- **STATED TASK**:
Show each row below that contains the string "none". Case matters when matching.

- **RECORDS SHOWN**:
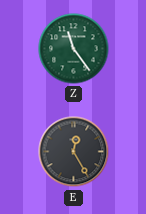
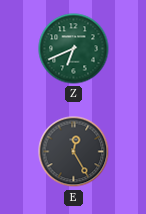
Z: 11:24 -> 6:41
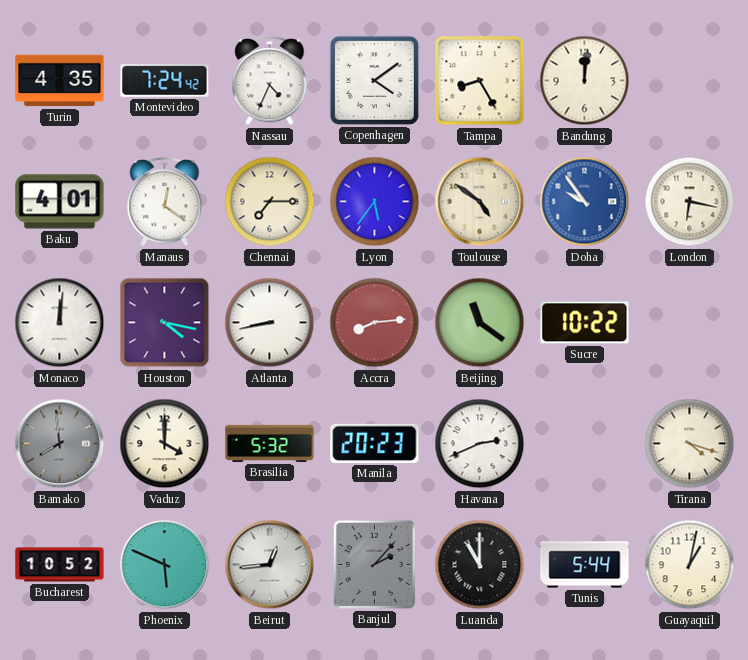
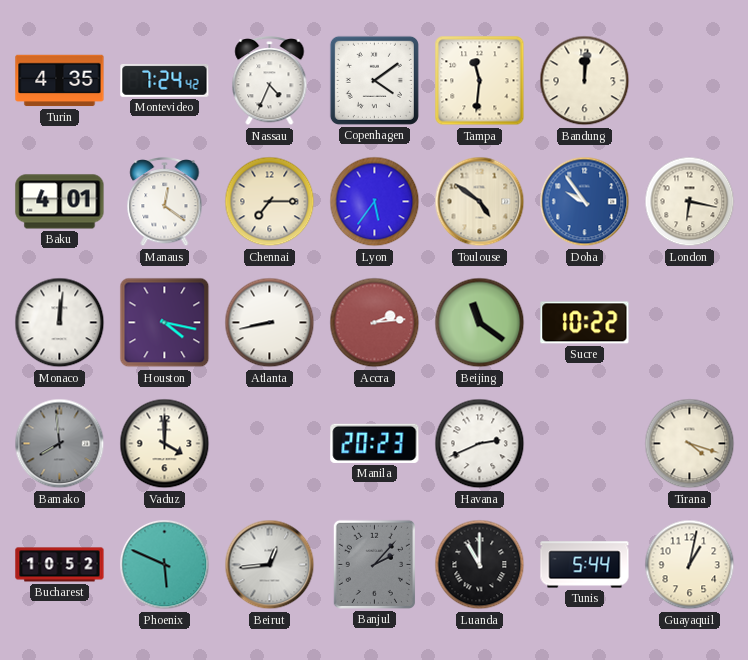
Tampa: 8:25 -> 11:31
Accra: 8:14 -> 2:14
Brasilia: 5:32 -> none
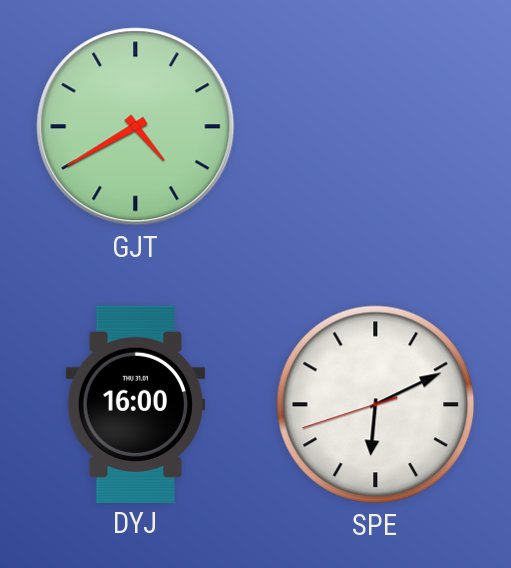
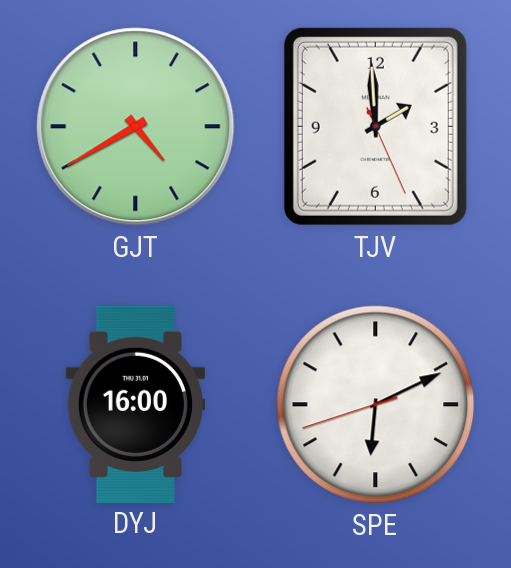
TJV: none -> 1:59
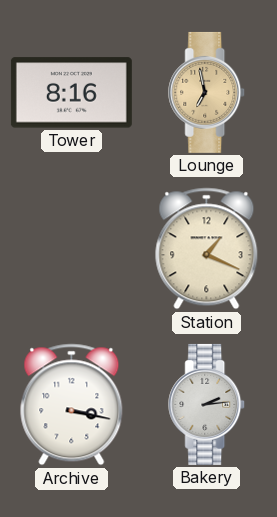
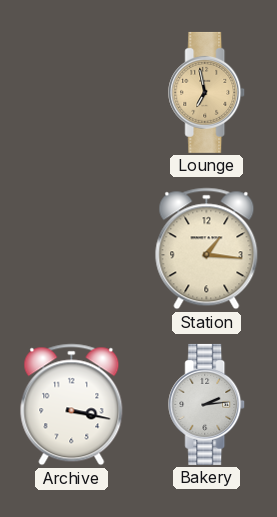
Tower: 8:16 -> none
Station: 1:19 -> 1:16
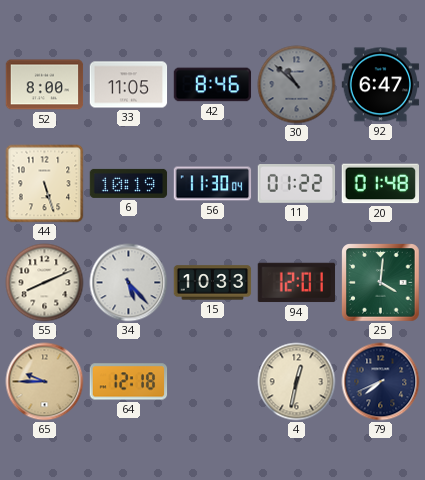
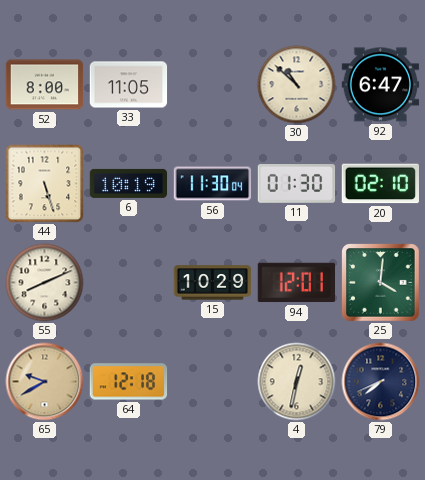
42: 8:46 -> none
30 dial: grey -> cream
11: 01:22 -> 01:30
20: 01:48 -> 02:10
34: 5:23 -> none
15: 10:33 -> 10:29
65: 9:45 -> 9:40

- **REPLY TO THE EXERCISE**:
Brasilia: 5:32 -> none
TJV: none -> 1:59
Tower: 8:16 -> none
42: 8:46 -> none
34: 5:23 -> none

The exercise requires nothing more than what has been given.